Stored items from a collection
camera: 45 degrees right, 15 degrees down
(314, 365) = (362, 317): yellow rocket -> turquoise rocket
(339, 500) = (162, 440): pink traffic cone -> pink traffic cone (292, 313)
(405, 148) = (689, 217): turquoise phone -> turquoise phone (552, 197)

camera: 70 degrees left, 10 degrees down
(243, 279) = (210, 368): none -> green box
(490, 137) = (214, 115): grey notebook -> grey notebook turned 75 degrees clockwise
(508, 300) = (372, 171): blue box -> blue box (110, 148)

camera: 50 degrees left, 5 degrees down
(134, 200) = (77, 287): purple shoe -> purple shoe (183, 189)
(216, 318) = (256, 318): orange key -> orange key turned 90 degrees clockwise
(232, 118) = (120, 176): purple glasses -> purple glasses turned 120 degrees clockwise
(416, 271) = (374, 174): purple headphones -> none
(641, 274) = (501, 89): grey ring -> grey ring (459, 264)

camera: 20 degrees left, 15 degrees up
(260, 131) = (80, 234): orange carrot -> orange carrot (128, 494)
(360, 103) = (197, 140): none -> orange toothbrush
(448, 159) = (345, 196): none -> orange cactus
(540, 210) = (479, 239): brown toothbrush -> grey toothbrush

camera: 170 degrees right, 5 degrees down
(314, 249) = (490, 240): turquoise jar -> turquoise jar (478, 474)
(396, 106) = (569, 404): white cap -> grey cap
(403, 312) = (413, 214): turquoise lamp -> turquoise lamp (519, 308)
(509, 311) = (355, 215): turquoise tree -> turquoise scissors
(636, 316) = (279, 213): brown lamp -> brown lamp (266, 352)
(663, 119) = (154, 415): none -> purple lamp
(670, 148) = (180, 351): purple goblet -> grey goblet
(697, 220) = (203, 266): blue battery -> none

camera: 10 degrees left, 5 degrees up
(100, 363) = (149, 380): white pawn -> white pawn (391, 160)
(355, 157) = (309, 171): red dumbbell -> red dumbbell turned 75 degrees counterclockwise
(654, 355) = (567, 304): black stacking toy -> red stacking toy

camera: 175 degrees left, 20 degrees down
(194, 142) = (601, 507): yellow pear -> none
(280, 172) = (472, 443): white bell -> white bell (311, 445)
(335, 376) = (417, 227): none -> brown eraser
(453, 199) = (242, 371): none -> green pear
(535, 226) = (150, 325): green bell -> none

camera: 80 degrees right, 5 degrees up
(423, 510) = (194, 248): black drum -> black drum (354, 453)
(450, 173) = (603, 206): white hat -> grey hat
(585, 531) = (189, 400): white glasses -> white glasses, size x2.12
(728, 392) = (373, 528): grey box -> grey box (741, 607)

Brief -
In the reply, include exactly the lines from the beginning of the entries above through the line holding "(450, 173) = (603, 206): white", and nothing besides.

Task result -
camera: 45 degrees right, 15 degrees down
(314, 365) = (362, 317): yellow rocket -> turquoise rocket
(339, 500) = (162, 440): pink traffic cone -> pink traffic cone (292, 313)
(405, 148) = (689, 217): turquoise phone -> turquoise phone (552, 197)

camera: 70 degrees left, 10 degrees down
(243, 279) = (210, 368): none -> green box
(490, 137) = (214, 115): grey notebook -> grey notebook turned 75 degrees clockwise
(508, 300) = (372, 171): blue box -> blue box (110, 148)

camera: 50 degrees left, 5 degrees down
(134, 200) = (77, 287): purple shoe -> purple shoe (183, 189)
(216, 318) = (256, 318): orange key -> orange key turned 90 degrees clockwise
(232, 118) = (120, 176): purple glasses -> purple glasses turned 120 degrees clockwise
(416, 271) = (374, 174): purple headphones -> none
(641, 274) = (501, 89): grey ring -> grey ring (459, 264)

camera: 20 degrees left, 15 degrees up
(260, 131) = (80, 234): orange carrot -> orange carrot (128, 494)
(360, 103) = (197, 140): none -> orange toothbrush
(448, 159) = (345, 196): none -> orange cactus
(540, 210) = (479, 239): brown toothbrush -> grey toothbrush

camera: 170 degrees right, 5 degrees down
(314, 249) = (490, 240): turquoise jar -> turquoise jar (478, 474)
(396, 106) = (569, 404): white cap -> grey cap
(403, 312) = (413, 214): turquoise lamp -> turquoise lamp (519, 308)
(509, 311) = (355, 215): turquoise tree -> turquoise scissors
(636, 316) = (279, 213): brown lamp -> brown lamp (266, 352)
(663, 119) = (154, 415): none -> purple lamp
(670, 148) = (180, 351): purple goblet -> grey goblet
(697, 220) = (203, 266): blue battery -> none

camera: 10 degrees left, 5 degrees up
(100, 363) = (149, 380): white pawn -> white pawn (391, 160)
(355, 157) = (309, 171): red dumbbell -> red dumbbell turned 75 degrees counterclockwise
(654, 355) = (567, 304): black stacking toy -> red stacking toy

camera: 175 degrees left, 20 degrees down
(194, 142) = (601, 507): yellow pear -> none
(280, 172) = (472, 443): white bell -> white bell (311, 445)
(335, 376) = (417, 227): none -> brown eraser
(453, 199) = (242, 371): none -> green pear
(535, 226) = (150, 325): green bell -> none

camera: 80 degrees right, 5 degrees up
(423, 510) = (194, 248): black drum -> black drum (354, 453)
(450, 173) = (603, 206): white hat -> grey hat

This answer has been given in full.